Object correspondence data
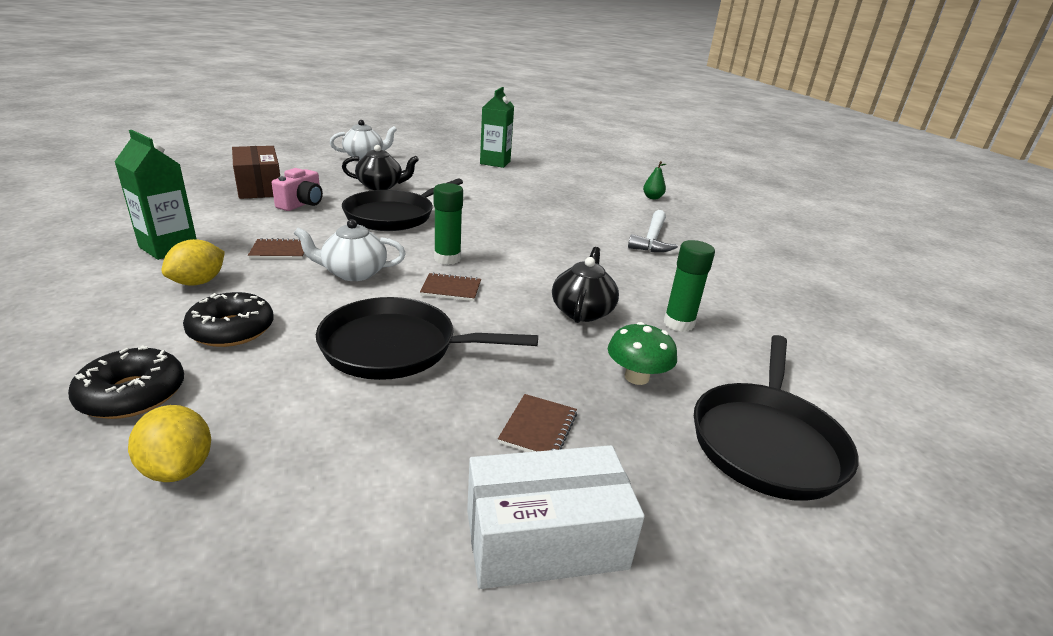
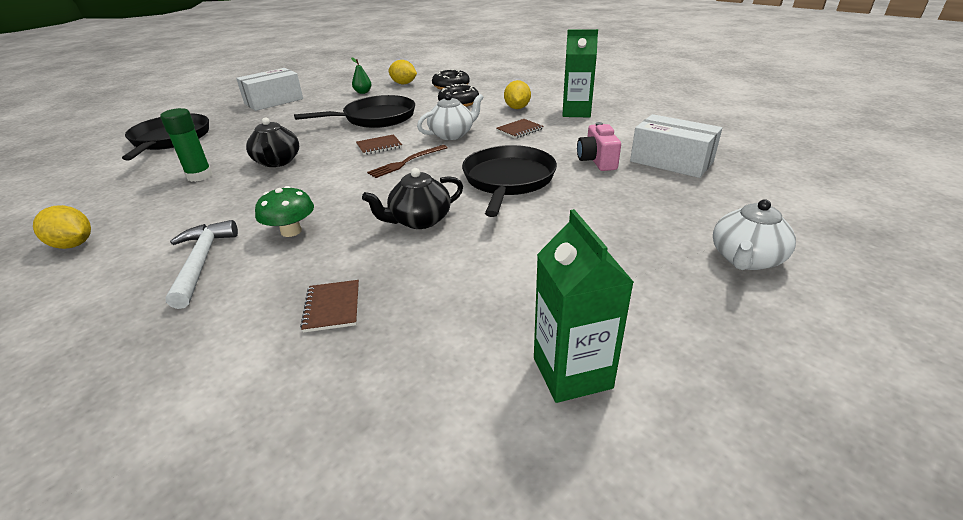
camera: 155 degrees right, 5 degrees up
brown box [232,146,280,199] -> white box [630,114,722,178]
black teapot [342,145,419,190] -> black teapot moved to [362,168,463,229]
green glue stick [434,183,463,265] -> brown fork [367,145,448,178]
brown notebook [498,394,577,452] -> brown notebook moved to [300,280,359,333]
green mushroom [608,322,677,385] -> green mushroom moved to [255,186,314,237]
green pear [643,161,666,200] -> green pear moved to [351,58,371,94]
none -> yellow lemon [33,205,91,249]

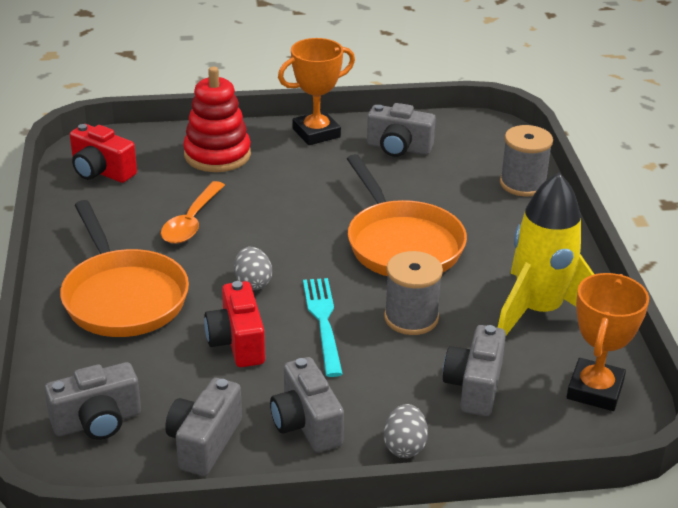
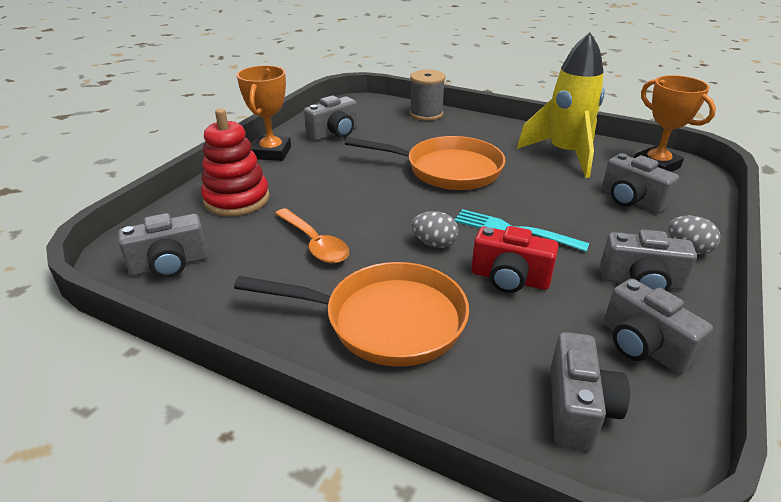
camera: 55 degrees left, 0 degrees up
red camera [70,124,137,183] -> grey camera [118,213,208,278]
grey spool [384,251,443,335] -> none

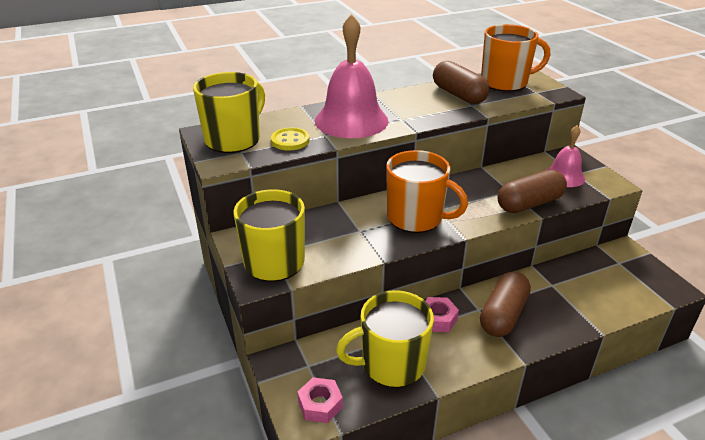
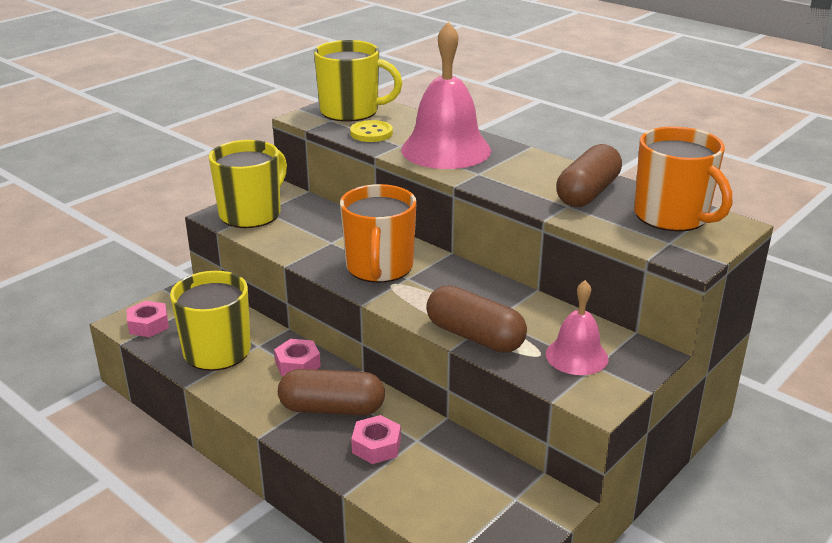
camera: 65 degrees right, 5 degrees down
none -> pink nut [351,415,401,464]

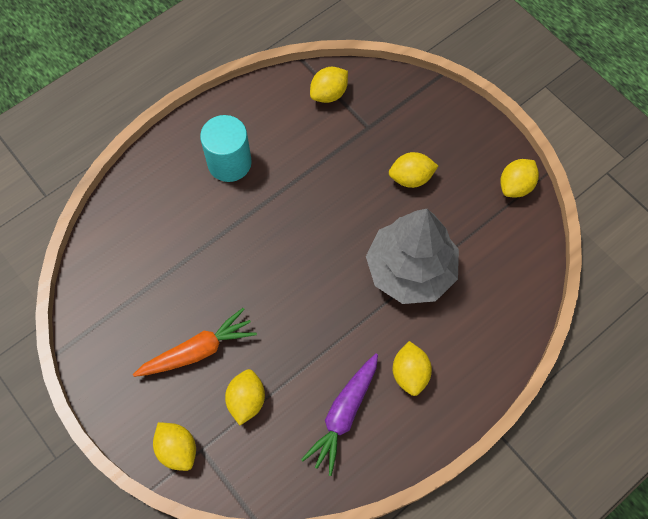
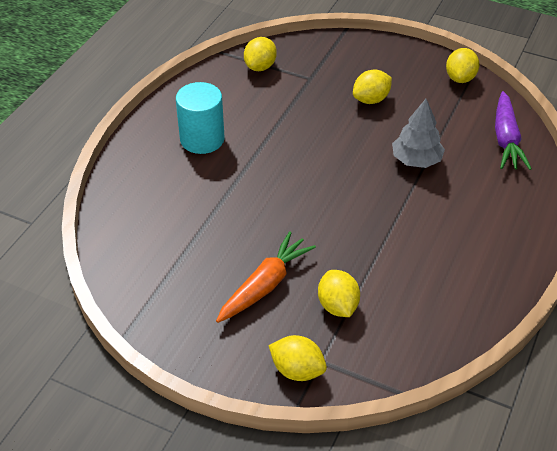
camera: 25 degrees left, 20 degrees down
purple carrot [301,353,378,476] -> purple carrot moved to [495,91,532,170]
grey tree [366,209,459,304] -> grey tree [392,99,445,168], size x0.58
yellow lemon [393,341,432,396] -> none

#### REQUIRED WORK:
Would you return all of the entries unchanged while omitting the images?

#### THE COMPLETED TASK:
camera: 155 degrees right, 5 degrees up
brown box [232,146,280,199] -> white box [630,114,722,178]
black teapot [342,145,419,190] -> black teapot moved to [362,168,463,229]
green glue stick [434,183,463,265] -> brown fork [367,145,448,178]
brown notebook [498,394,577,452] -> brown notebook moved to [300,280,359,333]
green mushroom [608,322,677,385] -> green mushroom moved to [255,186,314,237]
green pear [643,161,666,200] -> green pear moved to [351,58,371,94]
none -> yellow lemon [33,205,91,249]

camera: 55 degrees left, 0 degrees up
red camera [70,124,137,183] -> grey camera [118,213,208,278]
grey spool [384,251,443,335] -> none

camera: 65 degrees right, 5 degrees down
none -> pink nut [351,415,401,464]

camera: 25 degrees left, 20 degrees down
purple carrot [301,353,378,476] -> purple carrot moved to [495,91,532,170]
grey tree [366,209,459,304] -> grey tree [392,99,445,168], size x0.58
yellow lemon [393,341,432,396] -> none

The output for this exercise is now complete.